Your assignment → Beginning with the line where "green shoe [188,209,229,265]" appears, retype every remaining line of the data below, both the first and last included.

Segment Open

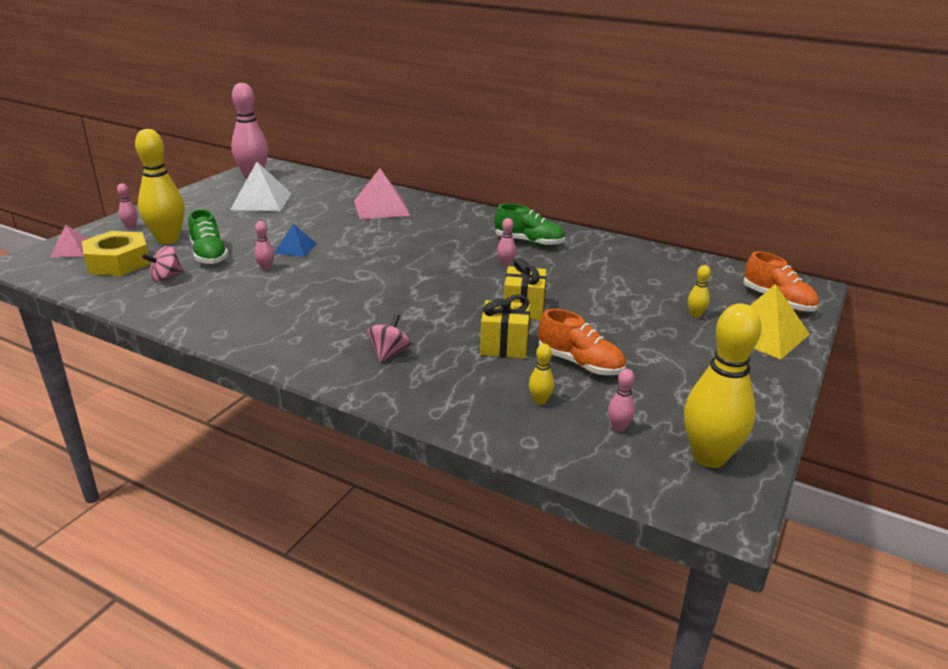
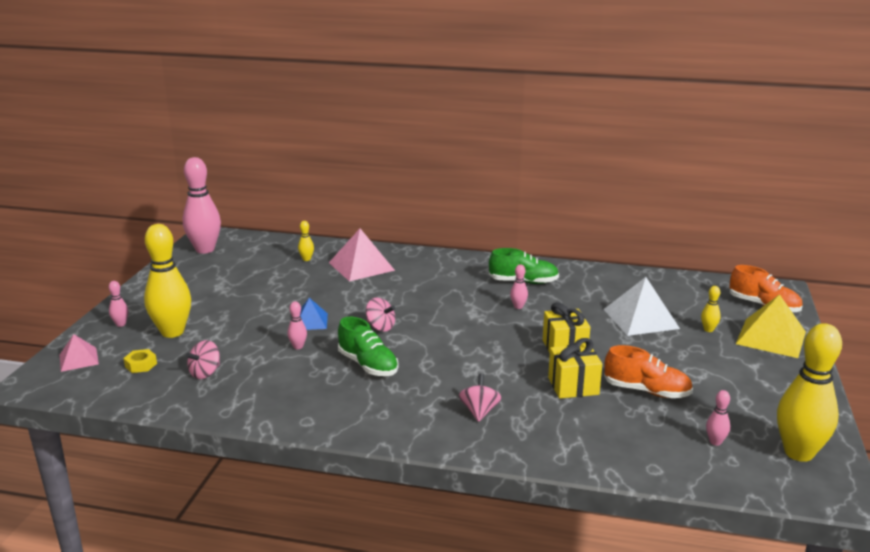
camera: 15 degrees left, 5 degrees down
yellow nut [82,231,150,276] -> yellow nut [124,349,157,373], size x0.45
green shoe [188,209,229,265] -> green shoe moved to [338,317,399,376]
white pyramid [230,162,292,211] -> white pyramid moved to [603,277,680,336]
yellow bowling pin [529,344,554,405] -> yellow bowling pin moved to [298,221,314,261]
none -> pink spinning top [366,298,395,332]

Segment Closed

Solved problem →
green shoe [188,209,229,265] -> green shoe moved to [338,317,399,376]
white pyramid [230,162,292,211] -> white pyramid moved to [603,277,680,336]
yellow bowling pin [529,344,554,405] -> yellow bowling pin moved to [298,221,314,261]
none -> pink spinning top [366,298,395,332]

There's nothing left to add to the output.